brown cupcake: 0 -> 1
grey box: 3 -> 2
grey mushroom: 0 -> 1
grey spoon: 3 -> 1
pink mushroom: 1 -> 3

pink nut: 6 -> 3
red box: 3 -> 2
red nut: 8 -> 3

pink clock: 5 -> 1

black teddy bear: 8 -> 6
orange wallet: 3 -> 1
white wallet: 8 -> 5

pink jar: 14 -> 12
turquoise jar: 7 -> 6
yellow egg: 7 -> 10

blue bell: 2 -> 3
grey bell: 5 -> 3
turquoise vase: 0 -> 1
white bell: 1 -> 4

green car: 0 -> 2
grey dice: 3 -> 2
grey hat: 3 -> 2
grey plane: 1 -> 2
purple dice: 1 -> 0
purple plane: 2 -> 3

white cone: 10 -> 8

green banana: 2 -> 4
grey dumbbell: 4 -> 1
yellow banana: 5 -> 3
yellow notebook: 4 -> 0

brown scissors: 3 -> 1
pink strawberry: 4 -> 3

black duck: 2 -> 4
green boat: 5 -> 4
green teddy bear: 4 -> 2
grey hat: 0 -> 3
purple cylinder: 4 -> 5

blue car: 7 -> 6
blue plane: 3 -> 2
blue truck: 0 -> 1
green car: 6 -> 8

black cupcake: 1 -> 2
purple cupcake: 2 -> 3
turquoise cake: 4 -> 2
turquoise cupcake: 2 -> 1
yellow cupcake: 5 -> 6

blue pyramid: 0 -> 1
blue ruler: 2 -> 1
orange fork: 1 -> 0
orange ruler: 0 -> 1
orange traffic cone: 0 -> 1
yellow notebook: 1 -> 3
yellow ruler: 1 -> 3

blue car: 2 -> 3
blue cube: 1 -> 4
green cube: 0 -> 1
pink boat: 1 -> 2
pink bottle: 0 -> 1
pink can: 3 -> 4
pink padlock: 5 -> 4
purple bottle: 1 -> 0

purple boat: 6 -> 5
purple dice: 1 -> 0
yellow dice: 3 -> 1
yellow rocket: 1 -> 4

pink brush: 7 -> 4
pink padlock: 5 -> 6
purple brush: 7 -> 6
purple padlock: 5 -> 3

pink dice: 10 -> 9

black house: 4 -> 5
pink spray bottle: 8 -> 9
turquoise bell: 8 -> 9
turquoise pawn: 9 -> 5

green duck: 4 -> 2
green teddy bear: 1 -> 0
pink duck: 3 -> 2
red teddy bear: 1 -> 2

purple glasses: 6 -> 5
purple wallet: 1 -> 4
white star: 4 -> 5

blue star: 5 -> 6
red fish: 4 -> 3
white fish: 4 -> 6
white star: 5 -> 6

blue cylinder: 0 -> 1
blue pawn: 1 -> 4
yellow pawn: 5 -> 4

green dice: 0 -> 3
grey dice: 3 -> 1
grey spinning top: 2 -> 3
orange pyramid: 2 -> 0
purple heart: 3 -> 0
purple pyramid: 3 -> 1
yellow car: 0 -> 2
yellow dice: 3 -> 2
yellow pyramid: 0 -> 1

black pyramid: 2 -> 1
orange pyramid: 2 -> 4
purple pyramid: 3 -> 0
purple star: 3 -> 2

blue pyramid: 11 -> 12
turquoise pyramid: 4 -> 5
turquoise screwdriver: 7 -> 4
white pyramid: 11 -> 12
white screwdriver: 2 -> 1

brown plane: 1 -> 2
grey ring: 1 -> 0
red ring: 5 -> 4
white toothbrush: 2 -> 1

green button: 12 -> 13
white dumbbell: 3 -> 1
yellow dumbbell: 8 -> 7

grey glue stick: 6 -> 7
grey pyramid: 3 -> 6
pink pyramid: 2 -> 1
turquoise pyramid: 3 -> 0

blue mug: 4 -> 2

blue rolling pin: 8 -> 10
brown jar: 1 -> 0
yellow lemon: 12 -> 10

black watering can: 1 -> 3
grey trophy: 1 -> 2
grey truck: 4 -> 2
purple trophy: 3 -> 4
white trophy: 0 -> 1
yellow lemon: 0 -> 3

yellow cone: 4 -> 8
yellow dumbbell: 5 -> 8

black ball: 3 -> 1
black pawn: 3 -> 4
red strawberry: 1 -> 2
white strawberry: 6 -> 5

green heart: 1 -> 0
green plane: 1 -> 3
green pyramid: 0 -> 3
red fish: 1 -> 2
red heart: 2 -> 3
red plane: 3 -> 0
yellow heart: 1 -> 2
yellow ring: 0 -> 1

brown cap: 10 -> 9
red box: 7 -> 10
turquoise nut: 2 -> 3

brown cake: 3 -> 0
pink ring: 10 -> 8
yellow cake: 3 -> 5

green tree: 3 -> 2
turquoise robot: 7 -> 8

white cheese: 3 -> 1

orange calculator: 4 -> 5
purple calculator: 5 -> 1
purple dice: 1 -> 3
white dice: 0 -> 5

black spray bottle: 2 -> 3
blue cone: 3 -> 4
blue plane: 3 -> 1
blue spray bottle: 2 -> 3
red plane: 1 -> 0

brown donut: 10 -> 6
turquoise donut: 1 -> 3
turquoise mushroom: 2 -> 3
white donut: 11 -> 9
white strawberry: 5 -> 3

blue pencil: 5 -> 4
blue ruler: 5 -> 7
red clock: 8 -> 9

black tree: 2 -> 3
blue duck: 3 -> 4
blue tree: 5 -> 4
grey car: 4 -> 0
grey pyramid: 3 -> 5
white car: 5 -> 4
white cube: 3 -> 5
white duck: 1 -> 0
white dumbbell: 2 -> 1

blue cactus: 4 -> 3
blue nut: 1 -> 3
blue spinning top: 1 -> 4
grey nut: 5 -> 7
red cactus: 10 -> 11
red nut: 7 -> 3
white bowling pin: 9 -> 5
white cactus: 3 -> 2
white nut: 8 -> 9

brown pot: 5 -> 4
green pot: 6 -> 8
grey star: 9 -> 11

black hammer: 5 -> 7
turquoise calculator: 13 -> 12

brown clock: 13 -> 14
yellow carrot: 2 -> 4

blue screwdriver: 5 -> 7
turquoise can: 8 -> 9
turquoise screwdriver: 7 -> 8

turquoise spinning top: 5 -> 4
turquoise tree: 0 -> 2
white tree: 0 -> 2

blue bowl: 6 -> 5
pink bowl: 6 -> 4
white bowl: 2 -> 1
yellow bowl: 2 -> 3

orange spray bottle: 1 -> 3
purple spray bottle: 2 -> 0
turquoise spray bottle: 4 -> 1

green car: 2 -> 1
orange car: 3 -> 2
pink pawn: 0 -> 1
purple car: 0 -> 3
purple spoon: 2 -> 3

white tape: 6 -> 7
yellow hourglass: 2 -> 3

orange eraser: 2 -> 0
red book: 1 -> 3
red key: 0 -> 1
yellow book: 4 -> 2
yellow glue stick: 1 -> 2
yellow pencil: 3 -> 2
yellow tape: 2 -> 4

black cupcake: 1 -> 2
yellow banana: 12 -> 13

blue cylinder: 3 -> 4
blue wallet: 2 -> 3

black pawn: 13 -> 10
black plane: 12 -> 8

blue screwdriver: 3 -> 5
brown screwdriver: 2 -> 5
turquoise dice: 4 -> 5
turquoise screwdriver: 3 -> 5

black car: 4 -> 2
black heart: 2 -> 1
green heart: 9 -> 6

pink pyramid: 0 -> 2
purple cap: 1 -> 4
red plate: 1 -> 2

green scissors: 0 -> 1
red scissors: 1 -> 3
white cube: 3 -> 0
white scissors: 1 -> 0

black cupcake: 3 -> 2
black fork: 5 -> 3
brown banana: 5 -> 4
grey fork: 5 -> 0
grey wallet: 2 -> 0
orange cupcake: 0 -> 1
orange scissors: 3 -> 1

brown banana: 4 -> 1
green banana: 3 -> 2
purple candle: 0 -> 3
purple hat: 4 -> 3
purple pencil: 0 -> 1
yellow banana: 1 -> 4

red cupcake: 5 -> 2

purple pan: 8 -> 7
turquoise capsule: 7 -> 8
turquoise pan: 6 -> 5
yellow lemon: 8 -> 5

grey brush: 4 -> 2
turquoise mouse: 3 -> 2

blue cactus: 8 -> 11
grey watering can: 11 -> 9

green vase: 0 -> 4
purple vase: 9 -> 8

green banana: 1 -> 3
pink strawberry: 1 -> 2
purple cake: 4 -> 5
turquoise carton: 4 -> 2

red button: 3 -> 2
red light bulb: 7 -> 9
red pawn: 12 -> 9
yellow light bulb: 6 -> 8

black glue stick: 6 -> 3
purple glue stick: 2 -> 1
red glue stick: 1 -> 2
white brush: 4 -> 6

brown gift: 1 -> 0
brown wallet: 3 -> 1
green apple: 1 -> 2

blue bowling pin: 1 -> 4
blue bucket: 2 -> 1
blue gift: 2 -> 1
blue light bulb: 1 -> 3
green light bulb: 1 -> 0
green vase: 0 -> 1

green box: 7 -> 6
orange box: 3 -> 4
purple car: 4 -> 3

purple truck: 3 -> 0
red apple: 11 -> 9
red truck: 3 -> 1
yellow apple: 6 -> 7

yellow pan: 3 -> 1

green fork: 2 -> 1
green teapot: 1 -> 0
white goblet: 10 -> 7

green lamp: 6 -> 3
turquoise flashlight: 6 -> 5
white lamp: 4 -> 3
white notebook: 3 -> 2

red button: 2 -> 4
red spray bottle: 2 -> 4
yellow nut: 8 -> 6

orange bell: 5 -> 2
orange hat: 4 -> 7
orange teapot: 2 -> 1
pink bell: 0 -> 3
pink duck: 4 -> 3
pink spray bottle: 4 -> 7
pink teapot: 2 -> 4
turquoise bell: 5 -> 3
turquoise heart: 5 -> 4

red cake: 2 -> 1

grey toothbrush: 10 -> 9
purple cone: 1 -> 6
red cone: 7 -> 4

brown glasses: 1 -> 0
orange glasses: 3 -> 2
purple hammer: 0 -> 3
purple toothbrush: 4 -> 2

•••

* [Prompt]
Only lines holding the word "stick" are wanted here; copy each from the listing.

* [Your response]
grey glue stick: 6 -> 7
yellow glue stick: 1 -> 2
black glue stick: 6 -> 3
purple glue stick: 2 -> 1
red glue stick: 1 -> 2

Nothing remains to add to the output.